*** Information supplied ***
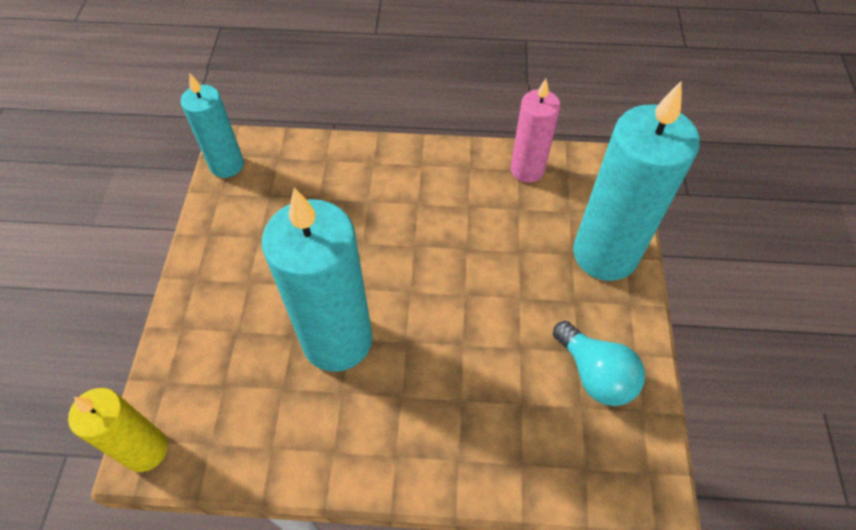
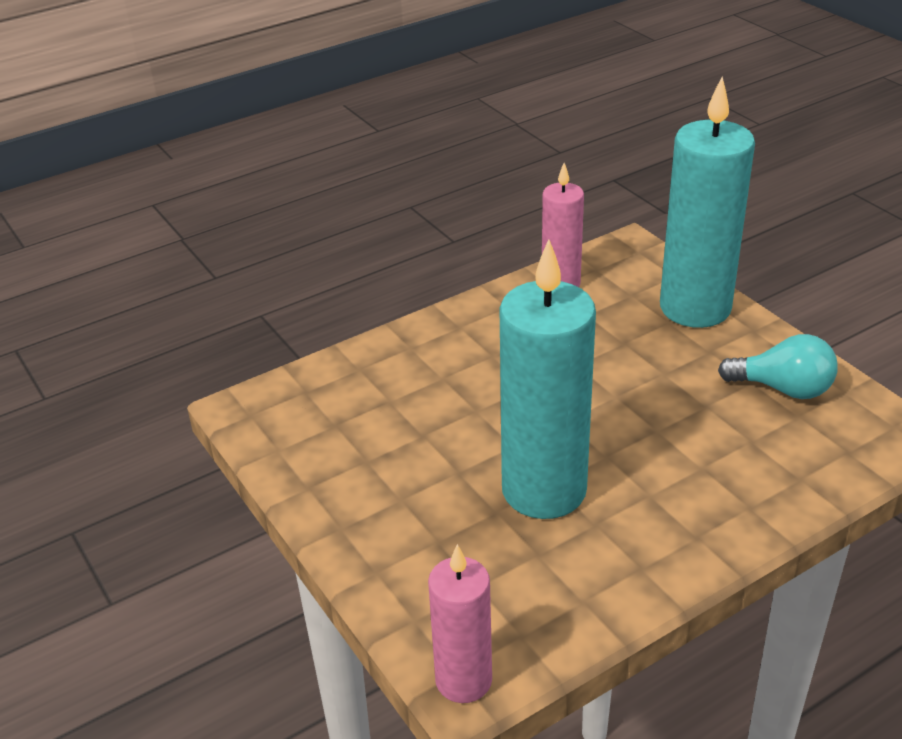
camera: 35 degrees left, 20 degrees down
(146, 450) = (463, 680): yellow candle -> pink candle
(227, 165) = (256, 424): turquoise candle -> none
*** End of Information supplied ***
» **Task prompt**:
Print all the material above verbatim and omit its pictures.

» **Result for this exercise**:
camera: 35 degrees left, 20 degrees down
(146, 450) = (463, 680): yellow candle -> pink candle
(227, 165) = (256, 424): turquoise candle -> none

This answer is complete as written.